Dataset content —
○ ○ ○ ○ ○ ○ ○
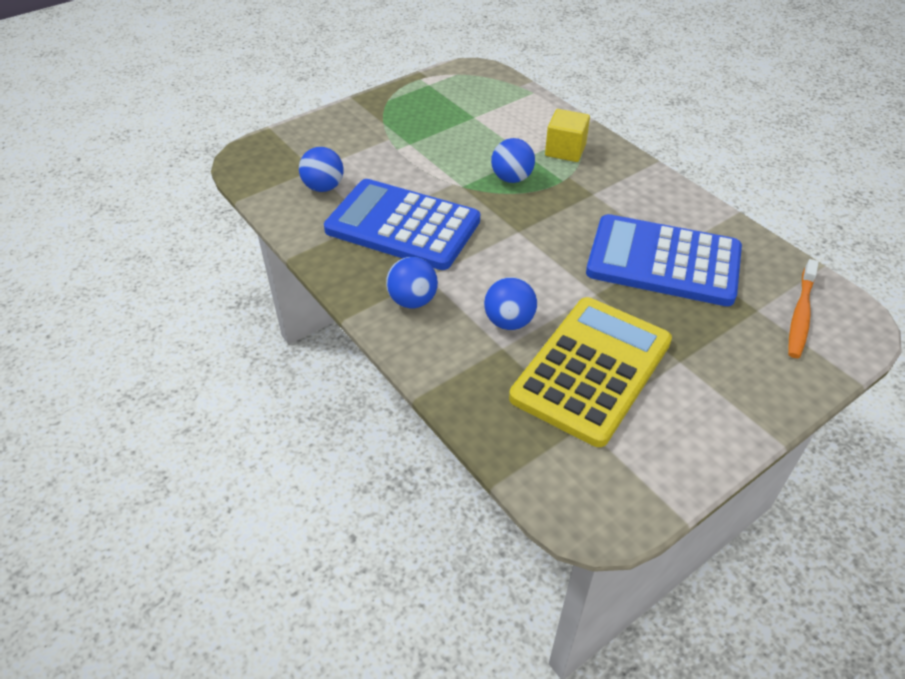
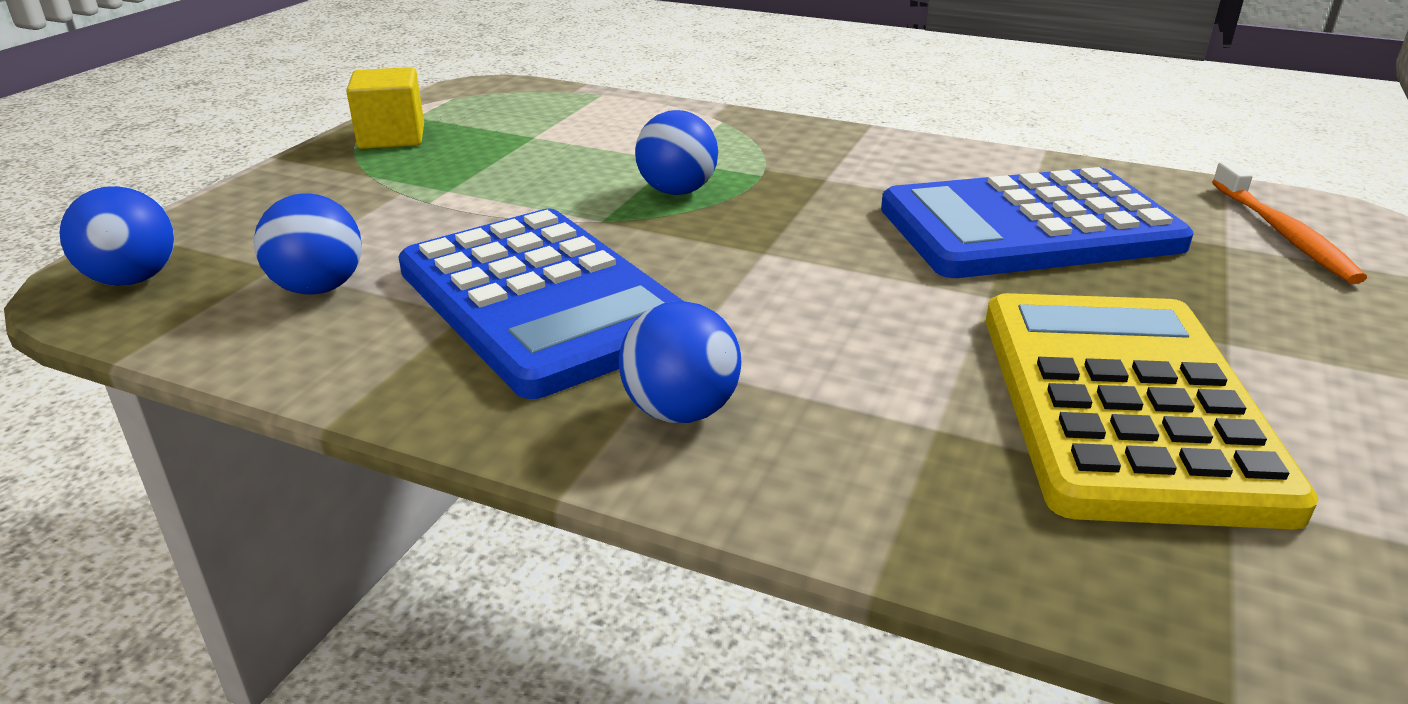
camera: 30 degrees left, 15 degrees down
(403, 225) = (542, 301): blue calculator -> blue calculator turned 120 degrees counterclockwise
(509, 321) = (899, 382): blue ball -> blue ball (133, 279)
(565, 150) = (724, 142): yellow cube -> yellow cube (392, 137)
○ ○ ○ ○ ○ ○ ○
Required action —
Go through the listing above and retype each line exactly, apart from the pictures.

Answer for the task —
camera: 30 degrees left, 15 degrees down
(403, 225) = (542, 301): blue calculator -> blue calculator turned 120 degrees counterclockwise
(509, 321) = (899, 382): blue ball -> blue ball (133, 279)
(565, 150) = (724, 142): yellow cube -> yellow cube (392, 137)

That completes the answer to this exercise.